● **Problem requirements**: Which lines in the listing below contain the word "NAND"? Copy each one.
[Opening Records to process section]
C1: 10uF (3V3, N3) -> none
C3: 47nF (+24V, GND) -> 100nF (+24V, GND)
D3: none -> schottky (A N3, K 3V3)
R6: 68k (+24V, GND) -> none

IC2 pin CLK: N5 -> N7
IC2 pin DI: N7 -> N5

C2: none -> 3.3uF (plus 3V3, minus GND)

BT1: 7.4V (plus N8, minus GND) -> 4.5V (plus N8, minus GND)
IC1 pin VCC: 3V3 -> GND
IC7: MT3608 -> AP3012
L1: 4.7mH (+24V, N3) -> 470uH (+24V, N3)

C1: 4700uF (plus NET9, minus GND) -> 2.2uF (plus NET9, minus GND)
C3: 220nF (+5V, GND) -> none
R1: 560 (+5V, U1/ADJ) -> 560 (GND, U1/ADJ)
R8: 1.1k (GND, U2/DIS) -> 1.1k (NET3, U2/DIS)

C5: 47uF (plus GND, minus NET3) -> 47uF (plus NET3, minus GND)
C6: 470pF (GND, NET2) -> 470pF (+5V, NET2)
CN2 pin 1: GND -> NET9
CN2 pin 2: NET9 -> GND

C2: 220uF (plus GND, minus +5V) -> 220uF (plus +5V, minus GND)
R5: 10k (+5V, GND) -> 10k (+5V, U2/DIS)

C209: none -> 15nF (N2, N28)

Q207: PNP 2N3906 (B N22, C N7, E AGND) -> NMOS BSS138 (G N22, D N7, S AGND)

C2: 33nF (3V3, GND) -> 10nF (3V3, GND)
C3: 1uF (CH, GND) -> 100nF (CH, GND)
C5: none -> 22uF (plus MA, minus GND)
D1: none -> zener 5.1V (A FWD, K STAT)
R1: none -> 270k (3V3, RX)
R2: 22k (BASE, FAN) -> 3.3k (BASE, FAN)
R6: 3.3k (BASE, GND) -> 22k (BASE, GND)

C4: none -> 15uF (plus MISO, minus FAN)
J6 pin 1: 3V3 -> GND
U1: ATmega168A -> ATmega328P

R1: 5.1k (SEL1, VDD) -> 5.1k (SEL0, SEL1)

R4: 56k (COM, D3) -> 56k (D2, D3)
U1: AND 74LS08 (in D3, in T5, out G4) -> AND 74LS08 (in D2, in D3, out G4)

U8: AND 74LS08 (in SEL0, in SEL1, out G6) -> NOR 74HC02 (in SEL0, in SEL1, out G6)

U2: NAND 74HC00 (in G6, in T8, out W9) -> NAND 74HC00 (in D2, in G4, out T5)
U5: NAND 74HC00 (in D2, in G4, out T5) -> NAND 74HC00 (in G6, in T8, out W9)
[Closing Records to process section]
● **Task solution**:
U2: NAND 74HC00 (in G6, in T8, out W9) -> NAND 74HC00 (in D2, in G4, out T5)
U5: NAND 74HC00 (in D2, in G4, out T5) -> NAND 74HC00 (in G6, in T8, out W9)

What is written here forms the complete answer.